Every record below should be transcribed exactly. Omit the images.

:: Information shown

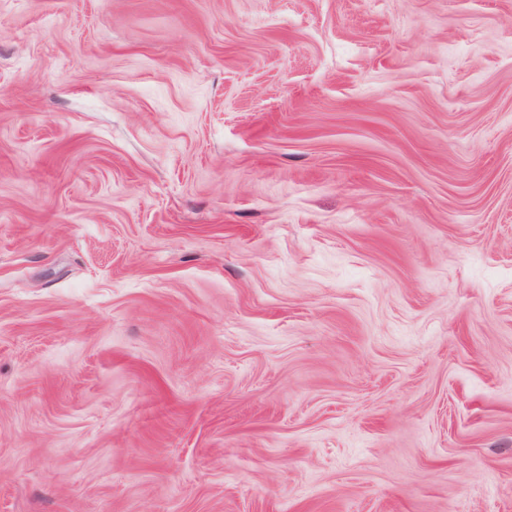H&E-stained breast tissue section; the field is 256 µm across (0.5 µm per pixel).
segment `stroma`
<instances>
[{"label": "stroma", "instance_id": "1", "mask_svg": "<svg viewBox=\"0 0 512 512\" xmlns=\"http://www.w3.org/2000/svg\"><path fill=\"white\" fill-rule=\"evenodd\" d=\"M0 512H512V0H0Z\"/></svg>", "mask_w": 512, "mask_h": 512}]
</instances>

::::

> [Task solution]:
H&E-stained breast tissue section; the field is 256 µm across (0.5 µm per pixel).
segment `stroma`
<instances>
[{"label": "stroma", "instance_id": "1", "mask_svg": "<svg viewBox=\"0 0 512 512\" xmlns=\"http://www.w3.org/2000/svg\"><path fill=\"white\" fill-rule=\"evenodd\" d=\"M0 512H512V0H0Z\"/></svg>", "mask_w": 512, "mask_h": 512}]
</instances>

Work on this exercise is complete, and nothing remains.